### Data provided
· · ·
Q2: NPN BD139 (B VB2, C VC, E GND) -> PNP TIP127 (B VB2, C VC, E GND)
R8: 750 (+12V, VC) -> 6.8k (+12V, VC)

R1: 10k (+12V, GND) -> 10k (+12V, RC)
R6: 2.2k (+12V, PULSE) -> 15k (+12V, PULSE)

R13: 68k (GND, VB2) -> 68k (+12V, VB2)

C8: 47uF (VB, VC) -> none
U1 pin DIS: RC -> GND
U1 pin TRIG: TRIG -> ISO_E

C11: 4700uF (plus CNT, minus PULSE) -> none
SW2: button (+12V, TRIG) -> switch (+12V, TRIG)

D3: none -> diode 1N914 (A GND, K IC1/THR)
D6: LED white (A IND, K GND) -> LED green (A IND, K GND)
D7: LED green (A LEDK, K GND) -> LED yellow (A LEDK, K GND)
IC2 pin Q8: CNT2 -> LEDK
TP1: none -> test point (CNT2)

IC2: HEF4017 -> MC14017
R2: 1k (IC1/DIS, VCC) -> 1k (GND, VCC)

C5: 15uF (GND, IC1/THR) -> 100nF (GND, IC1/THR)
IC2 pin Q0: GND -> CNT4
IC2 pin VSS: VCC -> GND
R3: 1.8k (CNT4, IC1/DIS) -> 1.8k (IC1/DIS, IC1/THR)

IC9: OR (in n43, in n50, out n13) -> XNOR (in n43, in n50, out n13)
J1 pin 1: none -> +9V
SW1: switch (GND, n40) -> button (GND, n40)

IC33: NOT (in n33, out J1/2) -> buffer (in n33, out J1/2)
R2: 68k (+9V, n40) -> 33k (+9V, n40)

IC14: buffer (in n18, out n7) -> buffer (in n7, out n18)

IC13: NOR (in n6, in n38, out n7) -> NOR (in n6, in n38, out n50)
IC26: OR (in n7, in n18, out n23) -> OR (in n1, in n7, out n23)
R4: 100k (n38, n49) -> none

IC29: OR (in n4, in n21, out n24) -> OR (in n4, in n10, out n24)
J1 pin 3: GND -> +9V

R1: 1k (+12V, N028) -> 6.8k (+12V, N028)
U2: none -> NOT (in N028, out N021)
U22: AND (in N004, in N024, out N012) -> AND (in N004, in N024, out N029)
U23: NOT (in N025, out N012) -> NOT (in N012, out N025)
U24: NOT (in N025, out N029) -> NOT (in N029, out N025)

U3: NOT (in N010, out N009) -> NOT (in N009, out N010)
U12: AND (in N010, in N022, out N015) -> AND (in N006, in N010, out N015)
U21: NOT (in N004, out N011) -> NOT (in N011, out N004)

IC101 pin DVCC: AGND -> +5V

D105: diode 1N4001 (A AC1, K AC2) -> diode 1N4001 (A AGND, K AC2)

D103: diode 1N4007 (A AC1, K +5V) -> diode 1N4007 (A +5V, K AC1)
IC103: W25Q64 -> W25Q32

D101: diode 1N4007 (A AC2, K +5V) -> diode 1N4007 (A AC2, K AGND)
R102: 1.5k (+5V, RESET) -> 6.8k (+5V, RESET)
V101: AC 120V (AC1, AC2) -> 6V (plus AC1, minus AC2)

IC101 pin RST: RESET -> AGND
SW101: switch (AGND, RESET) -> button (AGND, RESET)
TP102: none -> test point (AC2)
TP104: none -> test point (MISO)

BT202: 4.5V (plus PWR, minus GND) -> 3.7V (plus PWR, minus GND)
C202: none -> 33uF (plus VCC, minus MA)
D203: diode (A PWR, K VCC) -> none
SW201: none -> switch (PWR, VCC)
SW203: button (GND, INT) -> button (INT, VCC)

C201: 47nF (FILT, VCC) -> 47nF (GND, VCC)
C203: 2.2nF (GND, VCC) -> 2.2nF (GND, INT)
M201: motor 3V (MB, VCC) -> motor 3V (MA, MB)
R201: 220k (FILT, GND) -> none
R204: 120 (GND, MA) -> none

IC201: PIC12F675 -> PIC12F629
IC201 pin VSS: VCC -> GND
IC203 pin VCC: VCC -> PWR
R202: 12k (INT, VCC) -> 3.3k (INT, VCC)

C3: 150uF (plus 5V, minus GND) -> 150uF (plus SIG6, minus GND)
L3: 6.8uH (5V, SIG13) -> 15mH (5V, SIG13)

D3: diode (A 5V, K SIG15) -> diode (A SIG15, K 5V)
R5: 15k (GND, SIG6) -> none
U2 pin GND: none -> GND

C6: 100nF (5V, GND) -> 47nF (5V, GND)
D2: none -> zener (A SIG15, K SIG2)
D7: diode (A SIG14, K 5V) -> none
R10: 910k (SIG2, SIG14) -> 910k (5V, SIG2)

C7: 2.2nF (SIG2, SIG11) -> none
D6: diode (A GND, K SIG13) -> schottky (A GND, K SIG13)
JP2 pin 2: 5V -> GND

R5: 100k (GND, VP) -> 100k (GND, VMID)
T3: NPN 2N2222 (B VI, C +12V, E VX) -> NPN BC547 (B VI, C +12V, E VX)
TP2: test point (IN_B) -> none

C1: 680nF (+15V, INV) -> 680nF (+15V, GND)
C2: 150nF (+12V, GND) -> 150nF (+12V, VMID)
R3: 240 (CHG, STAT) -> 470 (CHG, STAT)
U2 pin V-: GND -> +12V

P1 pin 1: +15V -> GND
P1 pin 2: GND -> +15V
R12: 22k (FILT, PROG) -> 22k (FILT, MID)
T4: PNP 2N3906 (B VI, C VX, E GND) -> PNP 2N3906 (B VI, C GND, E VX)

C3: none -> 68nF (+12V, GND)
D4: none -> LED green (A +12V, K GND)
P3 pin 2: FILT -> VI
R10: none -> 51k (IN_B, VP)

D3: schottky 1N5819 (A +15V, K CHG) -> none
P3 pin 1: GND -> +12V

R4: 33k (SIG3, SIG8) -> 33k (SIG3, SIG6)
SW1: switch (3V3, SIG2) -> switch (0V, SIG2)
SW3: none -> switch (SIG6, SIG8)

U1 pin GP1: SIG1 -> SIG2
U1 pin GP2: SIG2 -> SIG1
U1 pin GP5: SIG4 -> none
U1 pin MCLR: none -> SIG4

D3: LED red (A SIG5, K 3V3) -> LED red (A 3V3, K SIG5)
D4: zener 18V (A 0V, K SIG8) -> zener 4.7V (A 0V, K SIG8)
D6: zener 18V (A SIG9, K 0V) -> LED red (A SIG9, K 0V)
· · ·
### What is needed
Write out every entry word for word.

### Solution to this task
Q2: NPN BD139 (B VB2, C VC, E GND) -> PNP TIP127 (B VB2, C VC, E GND)
R8: 750 (+12V, VC) -> 6.8k (+12V, VC)

R1: 10k (+12V, GND) -> 10k (+12V, RC)
R6: 2.2k (+12V, PULSE) -> 15k (+12V, PULSE)

R13: 68k (GND, VB2) -> 68k (+12V, VB2)

C8: 47uF (VB, VC) -> none
U1 pin DIS: RC -> GND
U1 pin TRIG: TRIG -> ISO_E

C11: 4700uF (plus CNT, minus PULSE) -> none
SW2: button (+12V, TRIG) -> switch (+12V, TRIG)

D3: none -> diode 1N914 (A GND, K IC1/THR)
D6: LED white (A IND, K GND) -> LED green (A IND, K GND)
D7: LED green (A LEDK, K GND) -> LED yellow (A LEDK, K GND)
IC2 pin Q8: CNT2 -> LEDK
TP1: none -> test point (CNT2)

IC2: HEF4017 -> MC14017
R2: 1k (IC1/DIS, VCC) -> 1k (GND, VCC)

C5: 15uF (GND, IC1/THR) -> 100nF (GND, IC1/THR)
IC2 pin Q0: GND -> CNT4
IC2 pin VSS: VCC -> GND
R3: 1.8k (CNT4, IC1/DIS) -> 1.8k (IC1/DIS, IC1/THR)

IC9: OR (in n43, in n50, out n13) -> XNOR (in n43, in n50, out n13)
J1 pin 1: none -> +9V
SW1: switch (GND, n40) -> button (GND, n40)

IC33: NOT (in n33, out J1/2) -> buffer (in n33, out J1/2)
R2: 68k (+9V, n40) -> 33k (+9V, n40)

IC14: buffer (in n18, out n7) -> buffer (in n7, out n18)

IC13: NOR (in n6, in n38, out n7) -> NOR (in n6, in n38, out n50)
IC26: OR (in n7, in n18, out n23) -> OR (in n1, in n7, out n23)
R4: 100k (n38, n49) -> none

IC29: OR (in n4, in n21, out n24) -> OR (in n4, in n10, out n24)
J1 pin 3: GND -> +9V

R1: 1k (+12V, N028) -> 6.8k (+12V, N028)
U2: none -> NOT (in N028, out N021)
U22: AND (in N004, in N024, out N012) -> AND (in N004, in N024, out N029)
U23: NOT (in N025, out N012) -> NOT (in N012, out N025)
U24: NOT (in N025, out N029) -> NOT (in N029, out N025)

U3: NOT (in N010, out N009) -> NOT (in N009, out N010)
U12: AND (in N010, in N022, out N015) -> AND (in N006, in N010, out N015)
U21: NOT (in N004, out N011) -> NOT (in N011, out N004)

IC101 pin DVCC: AGND -> +5V

D105: diode 1N4001 (A AC1, K AC2) -> diode 1N4001 (A AGND, K AC2)

D103: diode 1N4007 (A AC1, K +5V) -> diode 1N4007 (A +5V, K AC1)
IC103: W25Q64 -> W25Q32

D101: diode 1N4007 (A AC2, K +5V) -> diode 1N4007 (A AC2, K AGND)
R102: 1.5k (+5V, RESET) -> 6.8k (+5V, RESET)
V101: AC 120V (AC1, AC2) -> 6V (plus AC1, minus AC2)

IC101 pin RST: RESET -> AGND
SW101: switch (AGND, RESET) -> button (AGND, RESET)
TP102: none -> test point (AC2)
TP104: none -> test point (MISO)

BT202: 4.5V (plus PWR, minus GND) -> 3.7V (plus PWR, minus GND)
C202: none -> 33uF (plus VCC, minus MA)
D203: diode (A PWR, K VCC) -> none
SW201: none -> switch (PWR, VCC)
SW203: button (GND, INT) -> button (INT, VCC)

C201: 47nF (FILT, VCC) -> 47nF (GND, VCC)
C203: 2.2nF (GND, VCC) -> 2.2nF (GND, INT)
M201: motor 3V (MB, VCC) -> motor 3V (MA, MB)
R201: 220k (FILT, GND) -> none
R204: 120 (GND, MA) -> none

IC201: PIC12F675 -> PIC12F629
IC201 pin VSS: VCC -> GND
IC203 pin VCC: VCC -> PWR
R202: 12k (INT, VCC) -> 3.3k (INT, VCC)

C3: 150uF (plus 5V, minus GND) -> 150uF (plus SIG6, minus GND)
L3: 6.8uH (5V, SIG13) -> 15mH (5V, SIG13)

D3: diode (A 5V, K SIG15) -> diode (A SIG15, K 5V)
R5: 15k (GND, SIG6) -> none
U2 pin GND: none -> GND

C6: 100nF (5V, GND) -> 47nF (5V, GND)
D2: none -> zener (A SIG15, K SIG2)
D7: diode (A SIG14, K 5V) -> none
R10: 910k (SIG2, SIG14) -> 910k (5V, SIG2)

C7: 2.2nF (SIG2, SIG11) -> none
D6: diode (A GND, K SIG13) -> schottky (A GND, K SIG13)
JP2 pin 2: 5V -> GND

R5: 100k (GND, VP) -> 100k (GND, VMID)
T3: NPN 2N2222 (B VI, C +12V, E VX) -> NPN BC547 (B VI, C +12V, E VX)
TP2: test point (IN_B) -> none

C1: 680nF (+15V, INV) -> 680nF (+15V, GND)
C2: 150nF (+12V, GND) -> 150nF (+12V, VMID)
R3: 240 (CHG, STAT) -> 470 (CHG, STAT)
U2 pin V-: GND -> +12V

P1 pin 1: +15V -> GND
P1 pin 2: GND -> +15V
R12: 22k (FILT, PROG) -> 22k (FILT, MID)
T4: PNP 2N3906 (B VI, C VX, E GND) -> PNP 2N3906 (B VI, C GND, E VX)

C3: none -> 68nF (+12V, GND)
D4: none -> LED green (A +12V, K GND)
P3 pin 2: FILT -> VI
R10: none -> 51k (IN_B, VP)

D3: schottky 1N5819 (A +15V, K CHG) -> none
P3 pin 1: GND -> +12V

R4: 33k (SIG3, SIG8) -> 33k (SIG3, SIG6)
SW1: switch (3V3, SIG2) -> switch (0V, SIG2)
SW3: none -> switch (SIG6, SIG8)

U1 pin GP1: SIG1 -> SIG2
U1 pin GP2: SIG2 -> SIG1
U1 pin GP5: SIG4 -> none
U1 pin MCLR: none -> SIG4

D3: LED red (A SIG5, K 3V3) -> LED red (A 3V3, K SIG5)
D4: zener 18V (A 0V, K SIG8) -> zener 4.7V (A 0V, K SIG8)
D6: zener 18V (A SIG9, K 0V) -> LED red (A SIG9, K 0V)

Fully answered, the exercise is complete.